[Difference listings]
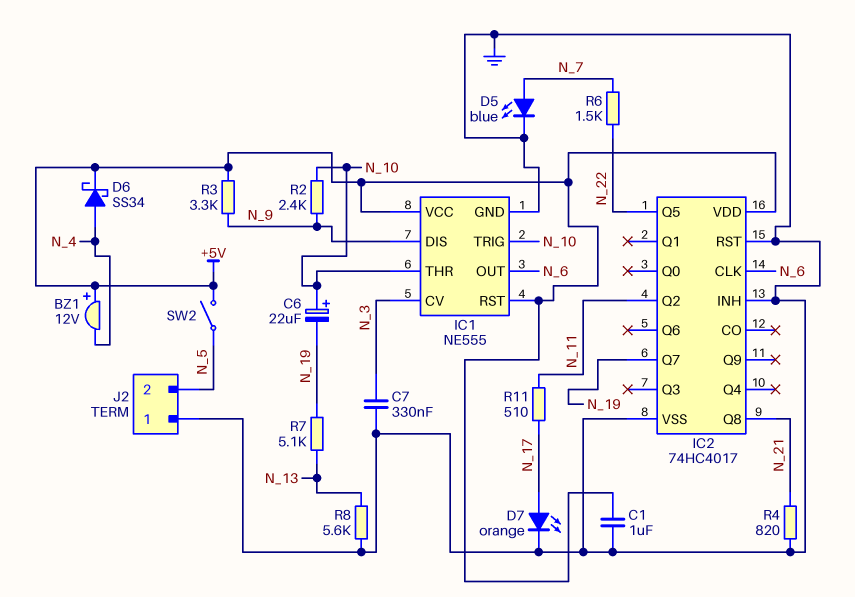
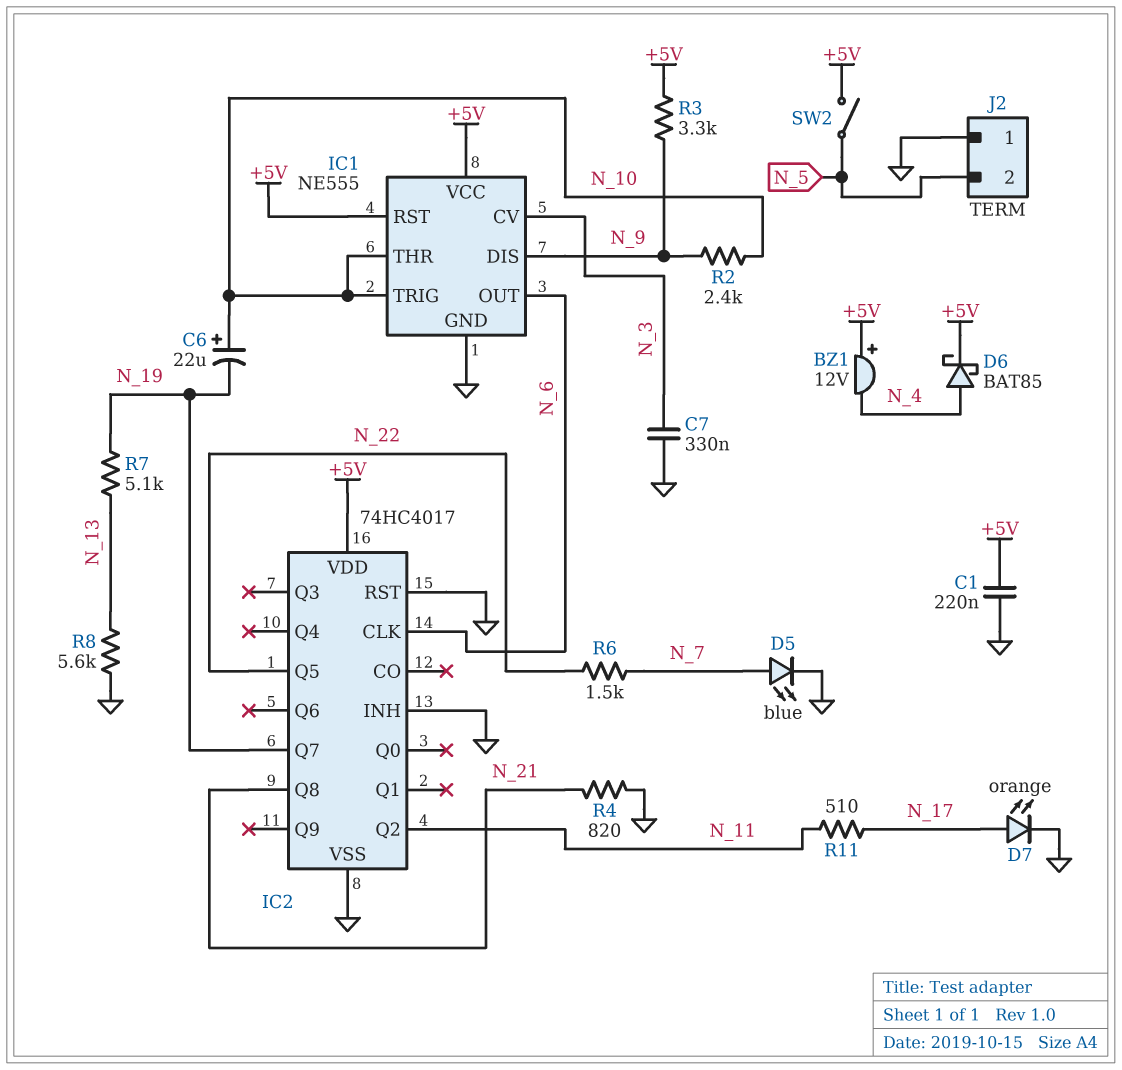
C1: 1uF (+5V, GND) -> 220nF (+5V, GND)
D6: schottky SS34 (A N_4, K +5V) -> schottky BAT85 (A N_4, K +5V)

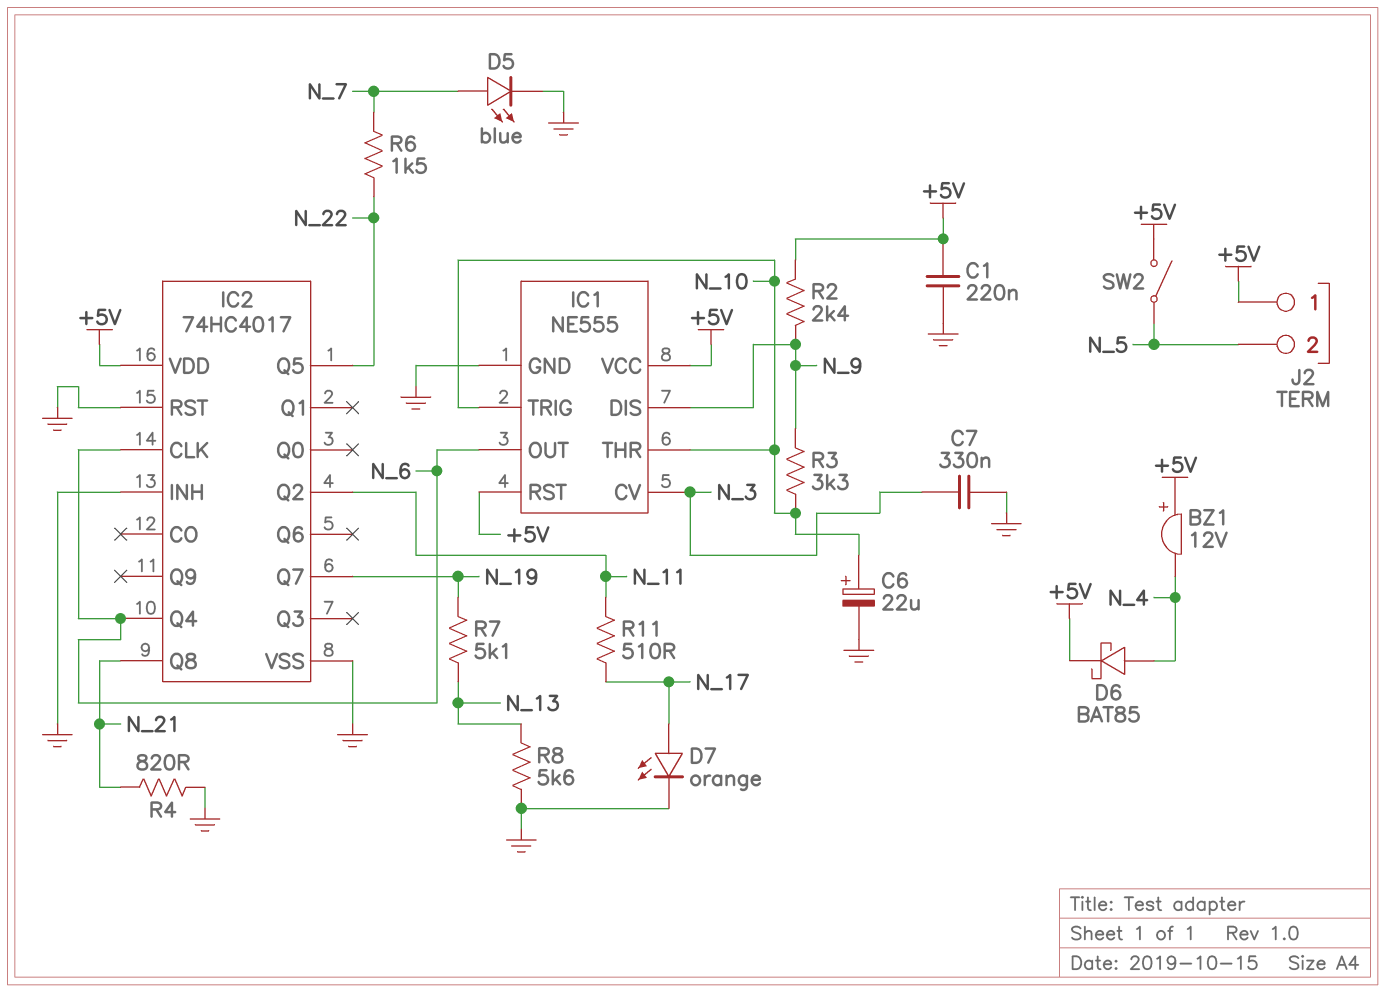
C6: 22uF (plus N_10, minus N_19) -> 22uF (plus N_10, minus GND)
IC2 pin Q4: none -> N_6
J2 pin 1: GND -> +5V
R2: 2.4k (N_9, N_10) -> 2.4k (+5V, N_9)
R3: 3.3k (+5V, N_9) -> 3.3k (N_9, N_10)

*WHAT THE TASK REQUIRES*
An exact copy of all the entries above is required, with every picture left out.

*RESULT OF THIS TASK*
C1: 1uF (+5V, GND) -> 220nF (+5V, GND)
D6: schottky SS34 (A N_4, K +5V) -> schottky BAT85 (A N_4, K +5V)

C6: 22uF (plus N_10, minus N_19) -> 22uF (plus N_10, minus GND)
IC2 pin Q4: none -> N_6
J2 pin 1: GND -> +5V
R2: 2.4k (N_9, N_10) -> 2.4k (+5V, N_9)
R3: 3.3k (+5V, N_9) -> 3.3k (N_9, N_10)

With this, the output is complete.